** Record extracts **
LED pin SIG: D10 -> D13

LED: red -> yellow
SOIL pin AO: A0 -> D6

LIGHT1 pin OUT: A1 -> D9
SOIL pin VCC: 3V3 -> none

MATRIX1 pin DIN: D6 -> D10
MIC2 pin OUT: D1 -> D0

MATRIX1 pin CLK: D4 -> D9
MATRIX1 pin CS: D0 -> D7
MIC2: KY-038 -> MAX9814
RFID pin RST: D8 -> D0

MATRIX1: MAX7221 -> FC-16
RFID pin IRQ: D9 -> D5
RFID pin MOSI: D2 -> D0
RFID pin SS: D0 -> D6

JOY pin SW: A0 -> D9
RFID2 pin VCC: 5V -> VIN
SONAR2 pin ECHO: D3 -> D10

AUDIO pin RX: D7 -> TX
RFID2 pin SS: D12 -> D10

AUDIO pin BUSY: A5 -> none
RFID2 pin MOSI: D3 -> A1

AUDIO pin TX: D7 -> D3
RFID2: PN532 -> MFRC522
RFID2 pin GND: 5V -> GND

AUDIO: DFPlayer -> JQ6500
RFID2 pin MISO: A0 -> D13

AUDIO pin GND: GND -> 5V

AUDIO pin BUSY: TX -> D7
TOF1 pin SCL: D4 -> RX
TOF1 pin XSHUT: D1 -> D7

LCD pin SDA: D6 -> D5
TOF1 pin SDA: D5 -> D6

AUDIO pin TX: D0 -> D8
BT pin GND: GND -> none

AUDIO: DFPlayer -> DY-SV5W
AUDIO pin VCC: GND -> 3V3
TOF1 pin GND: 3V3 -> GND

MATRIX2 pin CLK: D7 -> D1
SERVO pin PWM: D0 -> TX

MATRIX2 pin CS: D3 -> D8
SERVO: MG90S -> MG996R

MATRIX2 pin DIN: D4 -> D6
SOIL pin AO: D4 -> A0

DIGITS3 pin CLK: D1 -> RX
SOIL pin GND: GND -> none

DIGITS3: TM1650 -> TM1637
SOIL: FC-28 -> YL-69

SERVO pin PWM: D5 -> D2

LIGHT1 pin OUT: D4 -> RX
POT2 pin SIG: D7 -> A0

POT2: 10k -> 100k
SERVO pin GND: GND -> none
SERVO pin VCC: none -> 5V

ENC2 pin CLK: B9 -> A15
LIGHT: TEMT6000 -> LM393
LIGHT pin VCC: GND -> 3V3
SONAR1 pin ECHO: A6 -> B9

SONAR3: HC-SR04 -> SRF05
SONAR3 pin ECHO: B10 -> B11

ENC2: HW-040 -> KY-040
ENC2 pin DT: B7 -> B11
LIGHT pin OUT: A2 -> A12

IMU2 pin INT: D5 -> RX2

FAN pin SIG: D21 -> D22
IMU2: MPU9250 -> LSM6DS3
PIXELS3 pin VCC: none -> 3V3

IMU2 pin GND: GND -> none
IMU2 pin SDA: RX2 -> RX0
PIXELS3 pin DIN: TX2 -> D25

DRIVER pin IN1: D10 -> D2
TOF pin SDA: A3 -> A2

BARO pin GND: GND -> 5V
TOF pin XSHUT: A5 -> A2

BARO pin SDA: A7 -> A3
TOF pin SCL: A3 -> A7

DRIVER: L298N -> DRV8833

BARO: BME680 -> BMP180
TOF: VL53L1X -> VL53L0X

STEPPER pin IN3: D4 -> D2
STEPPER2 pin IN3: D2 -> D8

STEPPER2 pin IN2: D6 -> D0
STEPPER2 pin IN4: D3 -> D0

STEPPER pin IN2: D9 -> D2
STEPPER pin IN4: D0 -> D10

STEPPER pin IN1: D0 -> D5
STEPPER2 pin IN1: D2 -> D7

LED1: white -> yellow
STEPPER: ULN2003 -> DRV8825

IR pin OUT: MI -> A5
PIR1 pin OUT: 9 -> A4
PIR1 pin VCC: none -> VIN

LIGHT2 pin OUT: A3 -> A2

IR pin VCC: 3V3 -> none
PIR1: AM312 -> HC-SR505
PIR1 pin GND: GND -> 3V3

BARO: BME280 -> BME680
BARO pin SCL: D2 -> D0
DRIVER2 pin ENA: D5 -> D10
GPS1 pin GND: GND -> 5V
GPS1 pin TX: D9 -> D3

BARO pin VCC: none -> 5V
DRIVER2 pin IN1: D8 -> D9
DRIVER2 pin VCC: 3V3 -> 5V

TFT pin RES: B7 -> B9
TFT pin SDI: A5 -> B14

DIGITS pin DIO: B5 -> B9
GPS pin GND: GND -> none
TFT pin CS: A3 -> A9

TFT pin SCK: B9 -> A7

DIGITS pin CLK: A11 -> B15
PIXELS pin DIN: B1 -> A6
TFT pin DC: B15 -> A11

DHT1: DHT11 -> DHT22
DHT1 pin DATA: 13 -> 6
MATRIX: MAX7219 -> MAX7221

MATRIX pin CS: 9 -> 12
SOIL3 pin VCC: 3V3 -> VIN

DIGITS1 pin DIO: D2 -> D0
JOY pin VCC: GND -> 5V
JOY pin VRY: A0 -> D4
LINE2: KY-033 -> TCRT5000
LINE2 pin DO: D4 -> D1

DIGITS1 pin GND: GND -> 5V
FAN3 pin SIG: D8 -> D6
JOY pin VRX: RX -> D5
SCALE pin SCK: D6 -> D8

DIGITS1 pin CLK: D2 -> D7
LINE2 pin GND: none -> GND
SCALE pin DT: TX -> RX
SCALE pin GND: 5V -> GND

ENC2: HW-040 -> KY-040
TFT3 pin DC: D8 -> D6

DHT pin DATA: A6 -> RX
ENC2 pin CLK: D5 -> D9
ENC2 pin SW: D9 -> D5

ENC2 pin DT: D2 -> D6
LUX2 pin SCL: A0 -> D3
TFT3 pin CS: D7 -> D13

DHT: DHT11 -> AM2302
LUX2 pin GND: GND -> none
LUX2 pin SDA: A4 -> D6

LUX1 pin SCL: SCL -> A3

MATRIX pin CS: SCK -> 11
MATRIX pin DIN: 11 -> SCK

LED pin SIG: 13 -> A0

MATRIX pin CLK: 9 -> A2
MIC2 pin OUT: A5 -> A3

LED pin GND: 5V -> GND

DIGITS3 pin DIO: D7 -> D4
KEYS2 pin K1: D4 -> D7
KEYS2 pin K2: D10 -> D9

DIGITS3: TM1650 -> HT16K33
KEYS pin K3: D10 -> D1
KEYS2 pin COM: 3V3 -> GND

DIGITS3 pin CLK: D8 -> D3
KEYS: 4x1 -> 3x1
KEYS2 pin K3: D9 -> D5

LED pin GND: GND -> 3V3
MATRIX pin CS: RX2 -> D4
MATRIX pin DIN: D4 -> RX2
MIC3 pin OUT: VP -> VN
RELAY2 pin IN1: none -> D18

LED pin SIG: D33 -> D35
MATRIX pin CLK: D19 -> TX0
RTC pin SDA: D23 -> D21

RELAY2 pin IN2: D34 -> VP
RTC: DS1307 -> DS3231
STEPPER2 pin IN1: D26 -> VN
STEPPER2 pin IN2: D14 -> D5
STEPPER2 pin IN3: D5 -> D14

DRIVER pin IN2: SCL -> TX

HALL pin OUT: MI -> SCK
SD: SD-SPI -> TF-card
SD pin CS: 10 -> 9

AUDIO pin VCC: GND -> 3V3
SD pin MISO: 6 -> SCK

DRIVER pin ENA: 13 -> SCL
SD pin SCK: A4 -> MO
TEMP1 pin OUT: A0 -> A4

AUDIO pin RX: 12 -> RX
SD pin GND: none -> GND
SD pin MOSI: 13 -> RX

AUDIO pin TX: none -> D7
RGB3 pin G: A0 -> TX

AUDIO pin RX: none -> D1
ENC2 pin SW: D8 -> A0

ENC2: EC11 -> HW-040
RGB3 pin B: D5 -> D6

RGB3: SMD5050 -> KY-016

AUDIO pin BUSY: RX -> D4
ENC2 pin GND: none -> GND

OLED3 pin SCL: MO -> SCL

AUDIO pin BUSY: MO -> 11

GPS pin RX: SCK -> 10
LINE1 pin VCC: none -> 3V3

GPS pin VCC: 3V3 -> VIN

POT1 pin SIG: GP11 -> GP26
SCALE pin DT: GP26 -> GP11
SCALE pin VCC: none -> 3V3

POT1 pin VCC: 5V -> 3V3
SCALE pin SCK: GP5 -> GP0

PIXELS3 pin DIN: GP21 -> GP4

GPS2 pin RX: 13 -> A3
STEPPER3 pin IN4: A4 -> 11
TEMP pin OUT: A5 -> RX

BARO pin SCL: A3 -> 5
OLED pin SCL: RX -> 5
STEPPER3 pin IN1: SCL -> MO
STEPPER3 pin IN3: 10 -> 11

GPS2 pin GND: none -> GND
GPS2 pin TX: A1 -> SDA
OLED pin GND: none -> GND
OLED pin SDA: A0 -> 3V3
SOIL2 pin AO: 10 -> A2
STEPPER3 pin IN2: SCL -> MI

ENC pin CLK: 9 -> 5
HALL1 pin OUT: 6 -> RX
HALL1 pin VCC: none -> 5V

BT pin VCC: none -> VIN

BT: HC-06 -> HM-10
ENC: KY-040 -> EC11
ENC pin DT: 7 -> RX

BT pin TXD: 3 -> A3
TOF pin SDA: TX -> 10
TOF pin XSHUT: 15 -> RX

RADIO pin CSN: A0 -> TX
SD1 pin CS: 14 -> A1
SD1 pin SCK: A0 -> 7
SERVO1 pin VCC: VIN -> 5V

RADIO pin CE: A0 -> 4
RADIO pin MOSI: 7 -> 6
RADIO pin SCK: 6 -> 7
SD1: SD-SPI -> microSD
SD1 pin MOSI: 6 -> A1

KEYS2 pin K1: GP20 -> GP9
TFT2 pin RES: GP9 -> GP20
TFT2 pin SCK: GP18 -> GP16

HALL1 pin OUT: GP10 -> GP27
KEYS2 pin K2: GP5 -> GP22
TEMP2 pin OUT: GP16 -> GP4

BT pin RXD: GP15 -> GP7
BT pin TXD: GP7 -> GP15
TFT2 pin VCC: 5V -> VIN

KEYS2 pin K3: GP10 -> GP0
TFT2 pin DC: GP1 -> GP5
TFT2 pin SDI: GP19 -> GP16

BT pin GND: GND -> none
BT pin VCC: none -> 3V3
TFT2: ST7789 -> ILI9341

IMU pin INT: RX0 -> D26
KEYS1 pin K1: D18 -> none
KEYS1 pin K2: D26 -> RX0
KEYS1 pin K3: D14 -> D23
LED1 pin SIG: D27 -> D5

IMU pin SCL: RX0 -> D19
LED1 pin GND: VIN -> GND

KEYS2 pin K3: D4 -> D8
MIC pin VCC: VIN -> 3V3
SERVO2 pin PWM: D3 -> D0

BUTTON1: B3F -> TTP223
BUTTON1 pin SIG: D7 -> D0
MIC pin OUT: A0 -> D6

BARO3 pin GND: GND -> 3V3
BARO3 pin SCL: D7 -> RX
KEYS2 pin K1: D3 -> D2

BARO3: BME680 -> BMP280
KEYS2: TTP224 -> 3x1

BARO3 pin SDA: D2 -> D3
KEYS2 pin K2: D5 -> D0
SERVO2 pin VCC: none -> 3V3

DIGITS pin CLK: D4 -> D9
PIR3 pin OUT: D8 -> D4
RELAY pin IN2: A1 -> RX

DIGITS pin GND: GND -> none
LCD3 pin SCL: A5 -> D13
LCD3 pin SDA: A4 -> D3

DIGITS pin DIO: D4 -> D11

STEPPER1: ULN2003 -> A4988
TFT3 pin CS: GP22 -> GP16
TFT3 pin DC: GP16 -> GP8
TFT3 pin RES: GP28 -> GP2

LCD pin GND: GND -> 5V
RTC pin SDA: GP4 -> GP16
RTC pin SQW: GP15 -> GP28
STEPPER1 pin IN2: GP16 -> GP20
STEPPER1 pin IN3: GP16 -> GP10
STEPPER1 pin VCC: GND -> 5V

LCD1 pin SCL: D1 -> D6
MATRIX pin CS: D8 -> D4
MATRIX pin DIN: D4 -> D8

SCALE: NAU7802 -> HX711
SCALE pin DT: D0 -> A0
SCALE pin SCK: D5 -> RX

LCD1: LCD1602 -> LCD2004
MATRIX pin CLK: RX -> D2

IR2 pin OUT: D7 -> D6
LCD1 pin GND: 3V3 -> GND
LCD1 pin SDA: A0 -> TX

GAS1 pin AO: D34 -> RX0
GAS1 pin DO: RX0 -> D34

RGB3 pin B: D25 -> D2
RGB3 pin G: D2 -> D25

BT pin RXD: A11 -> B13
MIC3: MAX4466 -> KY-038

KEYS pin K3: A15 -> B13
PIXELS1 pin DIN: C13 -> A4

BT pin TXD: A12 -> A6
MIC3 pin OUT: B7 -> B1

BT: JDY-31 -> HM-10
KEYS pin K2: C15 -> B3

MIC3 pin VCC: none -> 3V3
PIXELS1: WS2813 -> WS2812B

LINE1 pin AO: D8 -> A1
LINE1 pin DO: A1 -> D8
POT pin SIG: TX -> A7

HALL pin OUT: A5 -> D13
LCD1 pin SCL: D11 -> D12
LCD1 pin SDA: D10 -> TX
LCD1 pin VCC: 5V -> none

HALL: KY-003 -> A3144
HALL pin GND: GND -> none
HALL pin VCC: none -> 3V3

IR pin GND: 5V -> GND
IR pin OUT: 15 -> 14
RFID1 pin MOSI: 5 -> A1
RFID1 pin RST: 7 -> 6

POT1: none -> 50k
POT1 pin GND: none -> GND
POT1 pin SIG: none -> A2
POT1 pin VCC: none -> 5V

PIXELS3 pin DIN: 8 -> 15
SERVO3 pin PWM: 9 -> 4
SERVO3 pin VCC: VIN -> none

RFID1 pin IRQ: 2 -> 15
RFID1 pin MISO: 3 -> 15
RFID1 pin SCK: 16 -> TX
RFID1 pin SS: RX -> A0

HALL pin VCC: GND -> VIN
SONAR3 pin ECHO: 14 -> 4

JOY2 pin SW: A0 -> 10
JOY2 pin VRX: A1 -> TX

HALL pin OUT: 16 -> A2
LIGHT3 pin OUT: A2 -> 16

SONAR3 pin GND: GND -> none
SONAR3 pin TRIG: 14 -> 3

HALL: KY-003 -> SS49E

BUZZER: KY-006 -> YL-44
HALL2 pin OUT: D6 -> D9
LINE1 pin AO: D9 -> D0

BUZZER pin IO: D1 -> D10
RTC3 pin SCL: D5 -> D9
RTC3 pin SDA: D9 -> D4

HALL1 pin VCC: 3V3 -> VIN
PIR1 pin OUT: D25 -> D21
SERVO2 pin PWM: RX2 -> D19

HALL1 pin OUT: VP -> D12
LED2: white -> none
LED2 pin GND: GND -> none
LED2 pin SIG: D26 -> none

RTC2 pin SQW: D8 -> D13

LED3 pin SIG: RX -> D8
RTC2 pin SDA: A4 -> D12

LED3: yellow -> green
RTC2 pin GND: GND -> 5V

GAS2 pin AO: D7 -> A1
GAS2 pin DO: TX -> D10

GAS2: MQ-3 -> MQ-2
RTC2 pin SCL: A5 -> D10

** Work order **
Each line in the entries above, starting at the line with "STEPPER3 pin IN4: A4 -> 11" and ending at the line with "SERVO2 pin PWM: D3 -> D0", is to be printed exactly, and only those lines.

** Output of the task **
STEPPER3 pin IN4: A4 -> 11
TEMP pin OUT: A5 -> RX

BARO pin SCL: A3 -> 5
OLED pin SCL: RX -> 5
STEPPER3 pin IN1: SCL -> MO
STEPPER3 pin IN3: 10 -> 11

GPS2 pin GND: none -> GND
GPS2 pin TX: A1 -> SDA
OLED pin GND: none -> GND
OLED pin SDA: A0 -> 3V3
SOIL2 pin AO: 10 -> A2
STEPPER3 pin IN2: SCL -> MI

ENC pin CLK: 9 -> 5
HALL1 pin OUT: 6 -> RX
HALL1 pin VCC: none -> 5V

BT pin VCC: none -> VIN

BT: HC-06 -> HM-10
ENC: KY-040 -> EC11
ENC pin DT: 7 -> RX

BT pin TXD: 3 -> A3
TOF pin SDA: TX -> 10
TOF pin XSHUT: 15 -> RX

RADIO pin CSN: A0 -> TX
SD1 pin CS: 14 -> A1
SD1 pin SCK: A0 -> 7
SERVO1 pin VCC: VIN -> 5V

RADIO pin CE: A0 -> 4
RADIO pin MOSI: 7 -> 6
RADIO pin SCK: 6 -> 7
SD1: SD-SPI -> microSD
SD1 pin MOSI: 6 -> A1

KEYS2 pin K1: GP20 -> GP9
TFT2 pin RES: GP9 -> GP20
TFT2 pin SCK: GP18 -> GP16

HALL1 pin OUT: GP10 -> GP27
KEYS2 pin K2: GP5 -> GP22
TEMP2 pin OUT: GP16 -> GP4

BT pin RXD: GP15 -> GP7
BT pin TXD: GP7 -> GP15
TFT2 pin VCC: 5V -> VIN

KEYS2 pin K3: GP10 -> GP0
TFT2 pin DC: GP1 -> GP5
TFT2 pin SDI: GP19 -> GP16

BT pin GND: GND -> none
BT pin VCC: none -> 3V3
TFT2: ST7789 -> ILI9341

IMU pin INT: RX0 -> D26
KEYS1 pin K1: D18 -> none
KEYS1 pin K2: D26 -> RX0
KEYS1 pin K3: D14 -> D23
LED1 pin SIG: D27 -> D5

IMU pin SCL: RX0 -> D19
LED1 pin GND: VIN -> GND

KEYS2 pin K3: D4 -> D8
MIC pin VCC: VIN -> 3V3
SERVO2 pin PWM: D3 -> D0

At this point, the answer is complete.